Exercise prompt
In the records that follow, the lines from the one containing "GPS pin RX: GP5 -> GP4" to the one containing "TFT pin RES: 4 -> 9", inclusive, are to be given again exactly.

Records for the task
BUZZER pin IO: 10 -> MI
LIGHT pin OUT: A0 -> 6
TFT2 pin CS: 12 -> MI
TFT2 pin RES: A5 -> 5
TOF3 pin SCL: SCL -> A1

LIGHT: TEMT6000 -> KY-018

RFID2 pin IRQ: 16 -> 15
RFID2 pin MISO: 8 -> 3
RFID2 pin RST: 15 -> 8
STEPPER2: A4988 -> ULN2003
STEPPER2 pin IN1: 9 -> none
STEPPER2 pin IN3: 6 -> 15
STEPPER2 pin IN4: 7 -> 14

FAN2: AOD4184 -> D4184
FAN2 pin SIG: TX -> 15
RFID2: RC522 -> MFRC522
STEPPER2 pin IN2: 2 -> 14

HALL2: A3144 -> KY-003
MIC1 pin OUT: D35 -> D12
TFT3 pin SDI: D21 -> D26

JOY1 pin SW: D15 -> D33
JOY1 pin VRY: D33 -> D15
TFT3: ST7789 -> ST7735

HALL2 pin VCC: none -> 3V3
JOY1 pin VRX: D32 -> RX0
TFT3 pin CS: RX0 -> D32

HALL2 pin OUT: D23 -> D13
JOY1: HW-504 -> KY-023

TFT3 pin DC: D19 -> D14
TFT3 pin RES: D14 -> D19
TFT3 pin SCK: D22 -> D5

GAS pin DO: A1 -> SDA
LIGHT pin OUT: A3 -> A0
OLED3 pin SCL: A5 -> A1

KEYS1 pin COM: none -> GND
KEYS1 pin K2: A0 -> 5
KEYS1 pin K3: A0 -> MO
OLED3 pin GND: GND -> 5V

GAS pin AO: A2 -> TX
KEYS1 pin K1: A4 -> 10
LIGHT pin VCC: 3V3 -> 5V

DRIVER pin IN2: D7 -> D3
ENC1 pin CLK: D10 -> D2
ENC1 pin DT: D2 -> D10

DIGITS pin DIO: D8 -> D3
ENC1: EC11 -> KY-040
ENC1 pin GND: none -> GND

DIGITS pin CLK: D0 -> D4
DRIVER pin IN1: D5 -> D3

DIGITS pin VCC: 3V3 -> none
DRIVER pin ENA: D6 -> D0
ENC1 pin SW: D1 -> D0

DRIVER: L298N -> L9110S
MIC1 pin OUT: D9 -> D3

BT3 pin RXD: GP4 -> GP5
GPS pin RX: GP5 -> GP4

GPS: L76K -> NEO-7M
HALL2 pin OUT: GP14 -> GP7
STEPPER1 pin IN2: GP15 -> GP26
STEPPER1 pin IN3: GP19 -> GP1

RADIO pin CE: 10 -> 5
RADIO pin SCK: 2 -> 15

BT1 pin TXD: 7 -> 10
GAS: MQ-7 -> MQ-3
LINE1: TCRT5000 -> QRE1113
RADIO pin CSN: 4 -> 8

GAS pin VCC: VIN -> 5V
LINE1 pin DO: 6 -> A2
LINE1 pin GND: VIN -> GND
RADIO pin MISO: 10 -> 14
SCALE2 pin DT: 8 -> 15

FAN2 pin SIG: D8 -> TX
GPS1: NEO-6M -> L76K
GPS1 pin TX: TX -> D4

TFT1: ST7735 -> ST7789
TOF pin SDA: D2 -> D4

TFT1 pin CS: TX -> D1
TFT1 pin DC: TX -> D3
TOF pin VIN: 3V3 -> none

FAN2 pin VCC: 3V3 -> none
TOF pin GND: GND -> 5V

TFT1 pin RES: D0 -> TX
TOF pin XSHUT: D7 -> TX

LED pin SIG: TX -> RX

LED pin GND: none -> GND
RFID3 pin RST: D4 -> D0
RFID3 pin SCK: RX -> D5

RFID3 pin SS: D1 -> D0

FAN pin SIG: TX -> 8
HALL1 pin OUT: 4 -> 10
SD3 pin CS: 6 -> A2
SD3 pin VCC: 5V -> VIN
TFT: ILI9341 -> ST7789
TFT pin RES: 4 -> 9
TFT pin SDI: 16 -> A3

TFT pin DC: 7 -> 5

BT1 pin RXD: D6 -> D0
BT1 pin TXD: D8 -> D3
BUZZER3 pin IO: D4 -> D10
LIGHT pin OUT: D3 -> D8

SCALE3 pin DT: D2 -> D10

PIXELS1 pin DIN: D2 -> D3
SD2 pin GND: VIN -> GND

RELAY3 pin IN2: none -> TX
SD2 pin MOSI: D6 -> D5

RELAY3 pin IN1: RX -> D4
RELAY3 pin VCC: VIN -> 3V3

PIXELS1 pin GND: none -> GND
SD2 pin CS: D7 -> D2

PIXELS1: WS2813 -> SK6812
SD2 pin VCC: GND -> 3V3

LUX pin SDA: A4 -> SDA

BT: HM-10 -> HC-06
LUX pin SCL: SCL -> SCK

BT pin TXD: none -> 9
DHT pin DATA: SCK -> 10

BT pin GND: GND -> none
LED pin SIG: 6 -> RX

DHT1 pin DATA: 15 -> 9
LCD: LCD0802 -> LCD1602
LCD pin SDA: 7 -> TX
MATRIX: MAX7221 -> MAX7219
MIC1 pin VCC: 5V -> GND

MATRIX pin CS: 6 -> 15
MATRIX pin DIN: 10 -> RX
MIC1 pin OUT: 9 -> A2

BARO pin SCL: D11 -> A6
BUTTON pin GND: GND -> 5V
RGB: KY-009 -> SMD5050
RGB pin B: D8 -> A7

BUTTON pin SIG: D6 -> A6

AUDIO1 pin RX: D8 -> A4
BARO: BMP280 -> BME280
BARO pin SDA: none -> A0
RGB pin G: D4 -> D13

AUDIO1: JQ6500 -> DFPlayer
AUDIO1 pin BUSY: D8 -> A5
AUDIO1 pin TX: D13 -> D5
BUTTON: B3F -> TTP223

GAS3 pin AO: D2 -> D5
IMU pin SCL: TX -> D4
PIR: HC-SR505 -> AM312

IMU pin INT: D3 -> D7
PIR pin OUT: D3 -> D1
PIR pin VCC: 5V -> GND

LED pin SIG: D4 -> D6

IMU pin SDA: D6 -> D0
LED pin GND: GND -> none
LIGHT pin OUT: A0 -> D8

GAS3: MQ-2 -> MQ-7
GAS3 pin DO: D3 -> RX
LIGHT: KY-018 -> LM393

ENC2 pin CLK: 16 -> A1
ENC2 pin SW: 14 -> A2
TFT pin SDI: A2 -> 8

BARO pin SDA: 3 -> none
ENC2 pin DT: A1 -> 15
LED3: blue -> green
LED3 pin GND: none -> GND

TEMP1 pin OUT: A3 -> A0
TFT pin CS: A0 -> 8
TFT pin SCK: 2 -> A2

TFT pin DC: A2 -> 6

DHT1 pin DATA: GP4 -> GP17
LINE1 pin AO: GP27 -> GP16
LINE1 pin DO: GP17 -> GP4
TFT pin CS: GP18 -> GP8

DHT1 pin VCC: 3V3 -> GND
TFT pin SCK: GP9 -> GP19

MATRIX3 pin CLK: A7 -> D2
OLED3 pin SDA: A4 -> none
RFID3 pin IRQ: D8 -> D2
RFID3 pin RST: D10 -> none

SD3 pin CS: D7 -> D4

Answer to this exercise
GPS pin RX: GP5 -> GP4

GPS: L76K -> NEO-7M
HALL2 pin OUT: GP14 -> GP7
STEPPER1 pin IN2: GP15 -> GP26
STEPPER1 pin IN3: GP19 -> GP1

RADIO pin CE: 10 -> 5
RADIO pin SCK: 2 -> 15

BT1 pin TXD: 7 -> 10
GAS: MQ-7 -> MQ-3
LINE1: TCRT5000 -> QRE1113
RADIO pin CSN: 4 -> 8

GAS pin VCC: VIN -> 5V
LINE1 pin DO: 6 -> A2
LINE1 pin GND: VIN -> GND
RADIO pin MISO: 10 -> 14
SCALE2 pin DT: 8 -> 15

FAN2 pin SIG: D8 -> TX
GPS1: NEO-6M -> L76K
GPS1 pin TX: TX -> D4

TFT1: ST7735 -> ST7789
TOF pin SDA: D2 -> D4

TFT1 pin CS: TX -> D1
TFT1 pin DC: TX -> D3
TOF pin VIN: 3V3 -> none

FAN2 pin VCC: 3V3 -> none
TOF pin GND: GND -> 5V

TFT1 pin RES: D0 -> TX
TOF pin XSHUT: D7 -> TX

LED pin SIG: TX -> RX

LED pin GND: none -> GND
RFID3 pin RST: D4 -> D0
RFID3 pin SCK: RX -> D5

RFID3 pin SS: D1 -> D0

FAN pin SIG: TX -> 8
HALL1 pin OUT: 4 -> 10
SD3 pin CS: 6 -> A2
SD3 pin VCC: 5V -> VIN
TFT: ILI9341 -> ST7789
TFT pin RES: 4 -> 9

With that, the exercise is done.